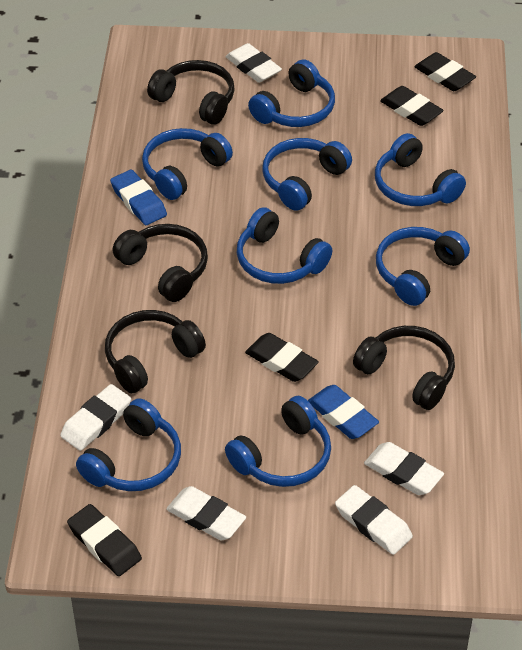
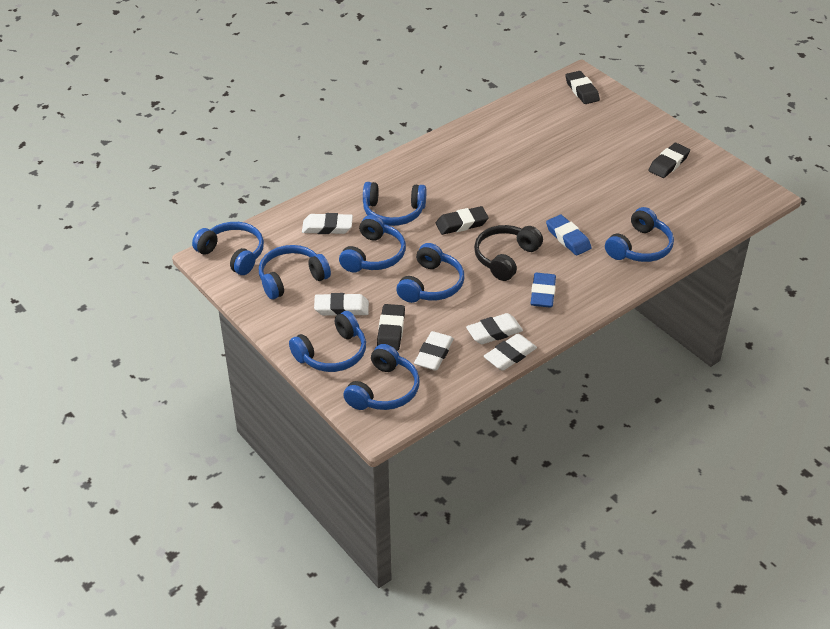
black headphones: 4 -> 1

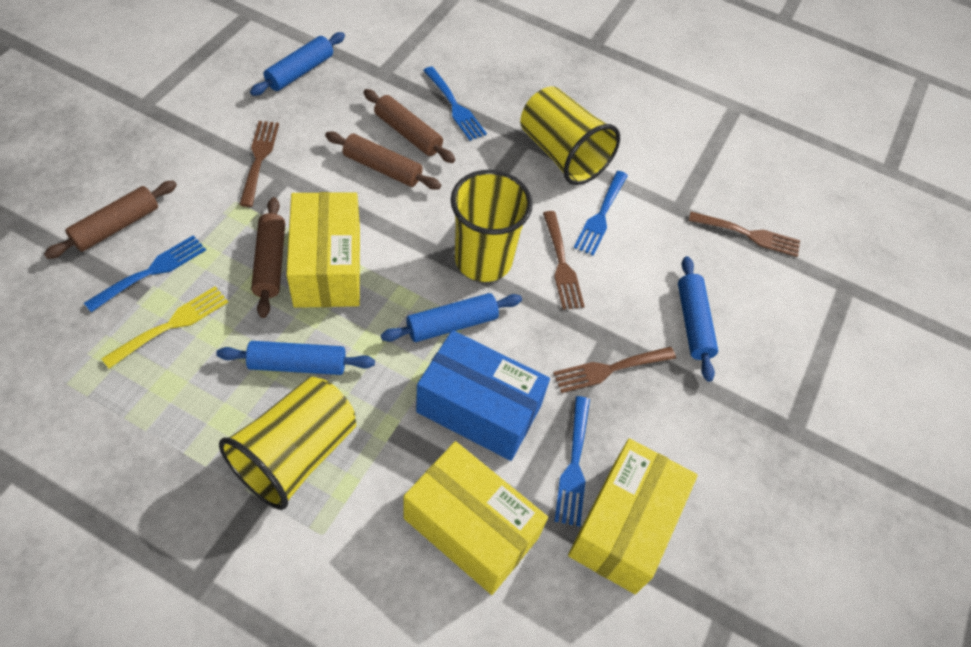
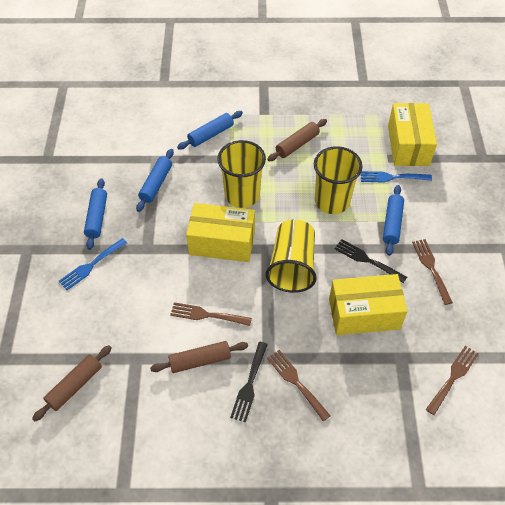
black fork: 0 -> 2
blue box: 1 -> 0
blue fork: 4 -> 2
brown rolling pin: 4 -> 3
yellow fork: 1 -> 0

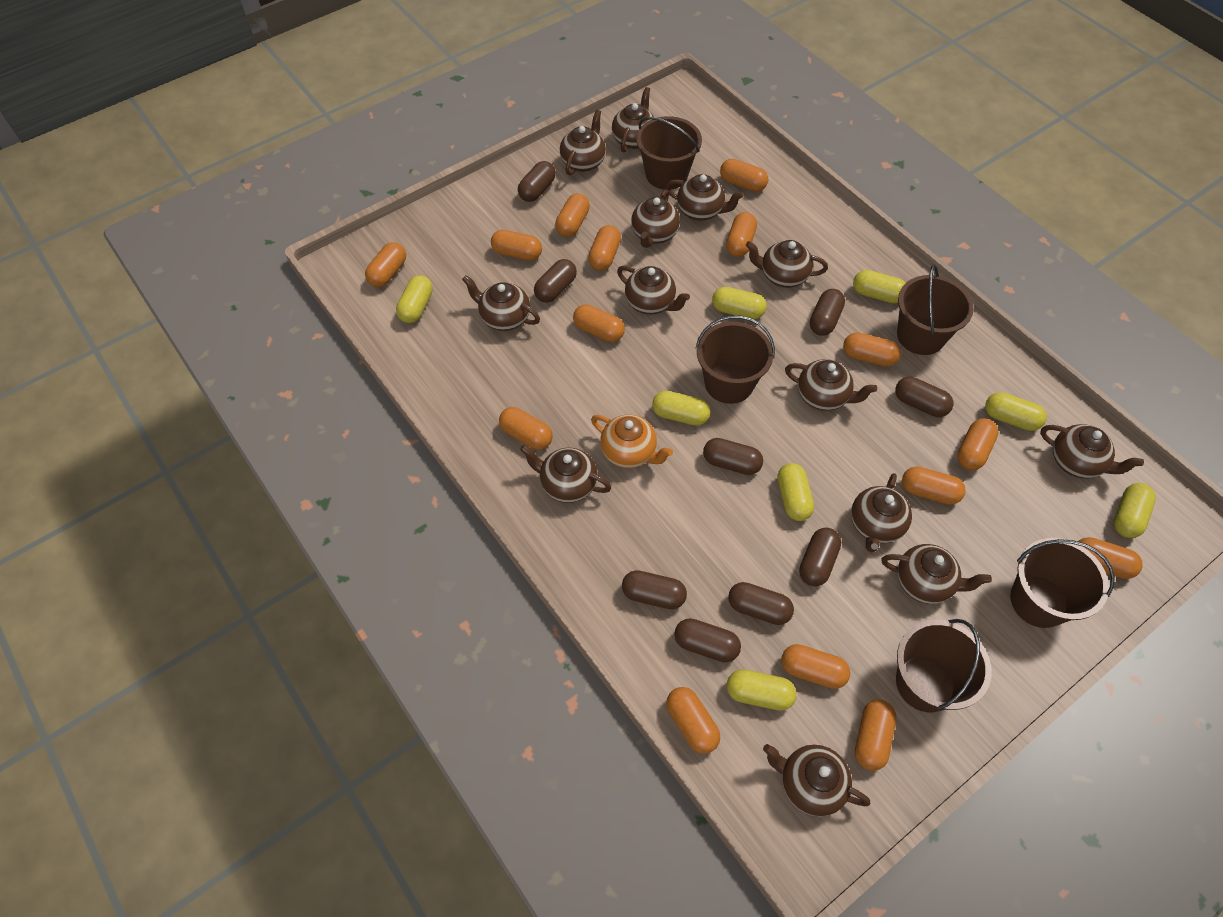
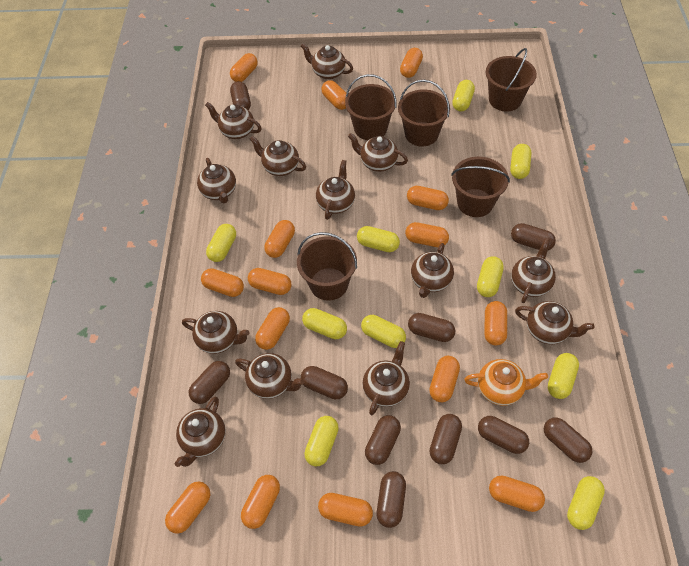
brown capsule: 9 -> 10
yellow capsule: 8 -> 10

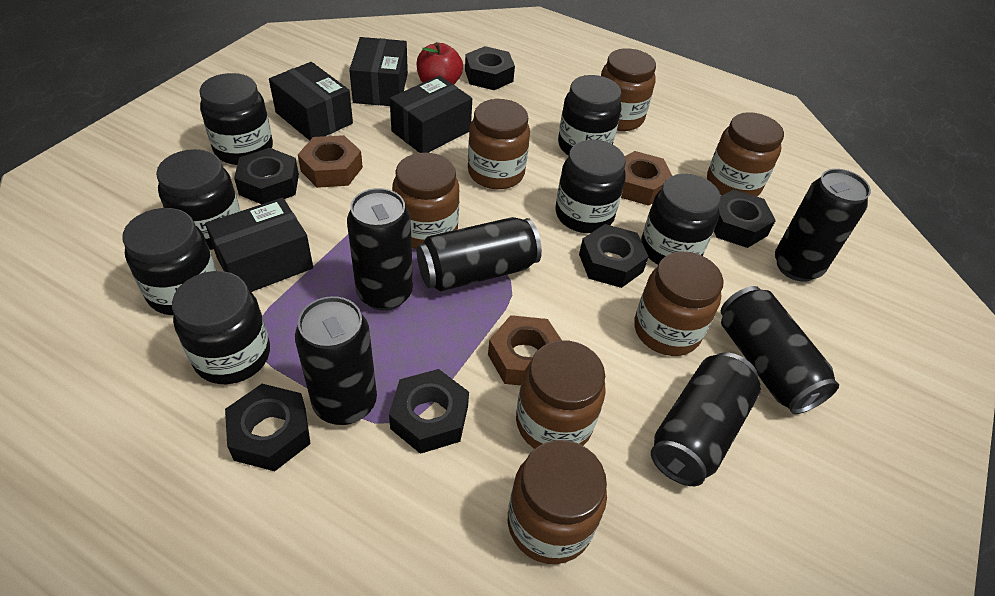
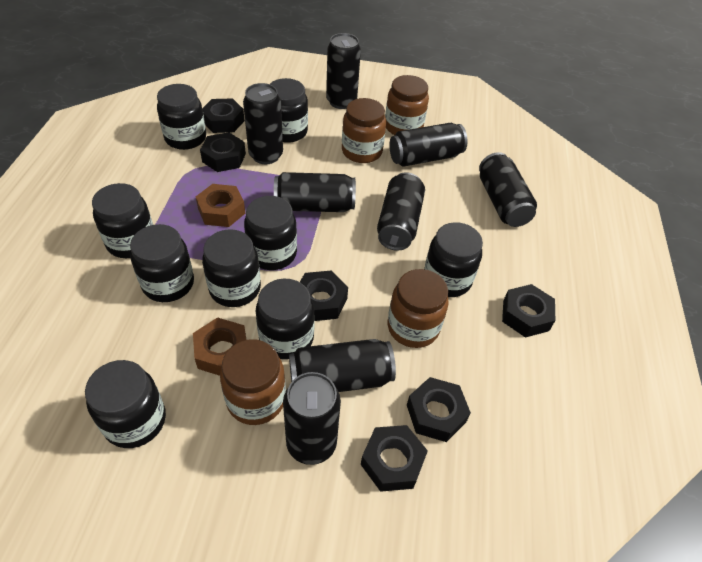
black box: 4 -> 0
black can: 6 -> 8
black jar: 7 -> 9
brown jar: 7 -> 4
brown nut: 3 -> 2
red apple: 1 -> 0

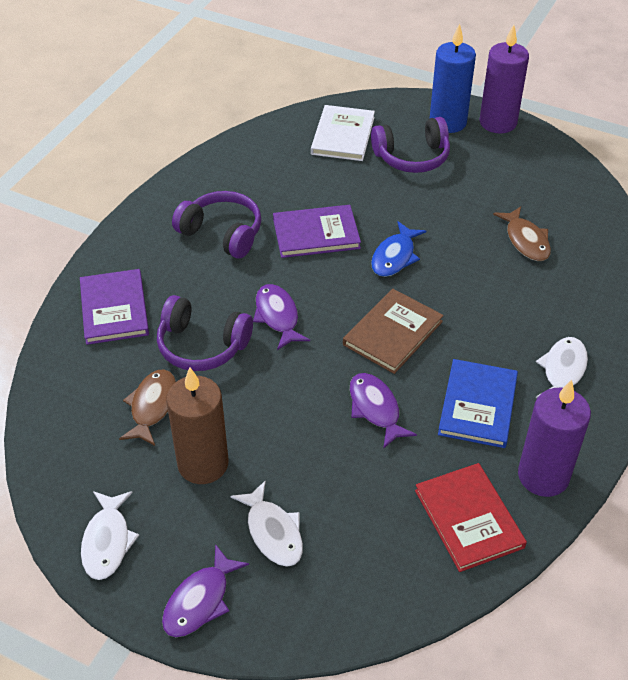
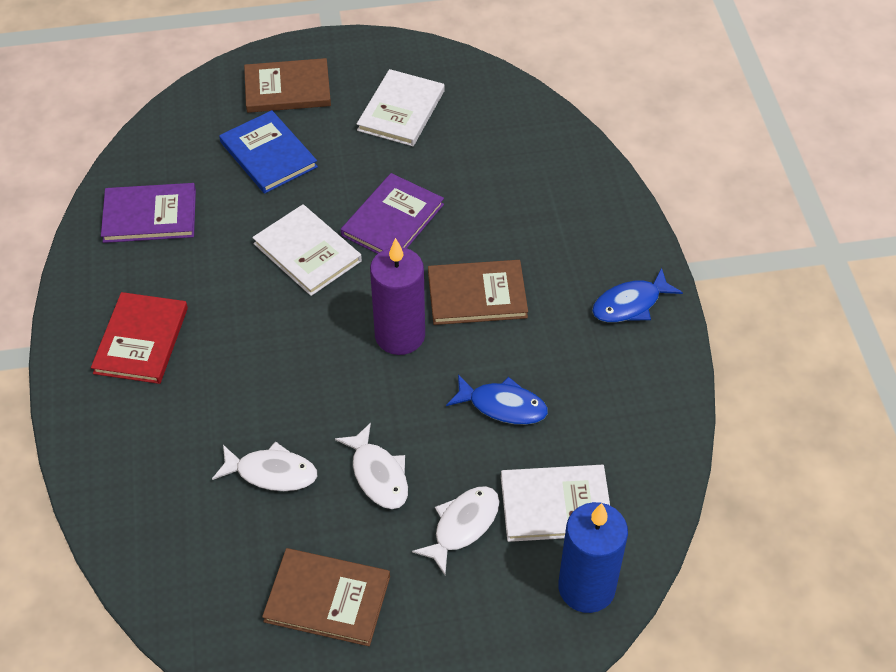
blue fish: 1 -> 2
brown book: 1 -> 3
brown candle: 1 -> 0
brown fish: 2 -> 0
purple candle: 2 -> 1
purple fish: 3 -> 0
purple headphones: 3 -> 0
white book: 1 -> 3

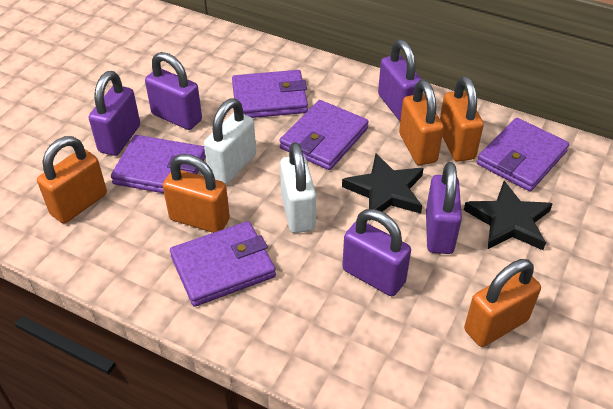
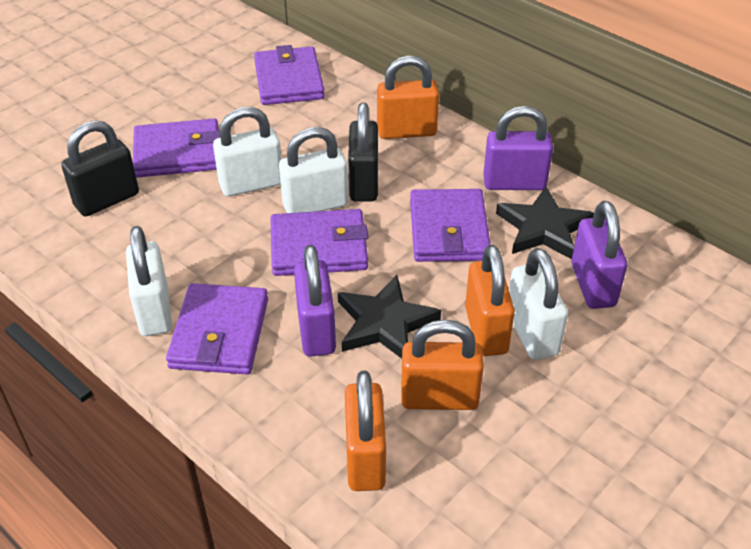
black padlock: 0 -> 2
orange padlock: 5 -> 4
purple padlock: 5 -> 3
white padlock: 2 -> 4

---------------

Work to be completed:
Exactly the lines from the one that contains "brown book: 1 -> 3" to the last line of the data, both included, should be set down, and no pictures should appear among them.

Answer for this exercise:
brown book: 1 -> 3
brown candle: 1 -> 0
brown fish: 2 -> 0
purple candle: 2 -> 1
purple fish: 3 -> 0
purple headphones: 3 -> 0
white book: 1 -> 3

black padlock: 0 -> 2
orange padlock: 5 -> 4
purple padlock: 5 -> 3
white padlock: 2 -> 4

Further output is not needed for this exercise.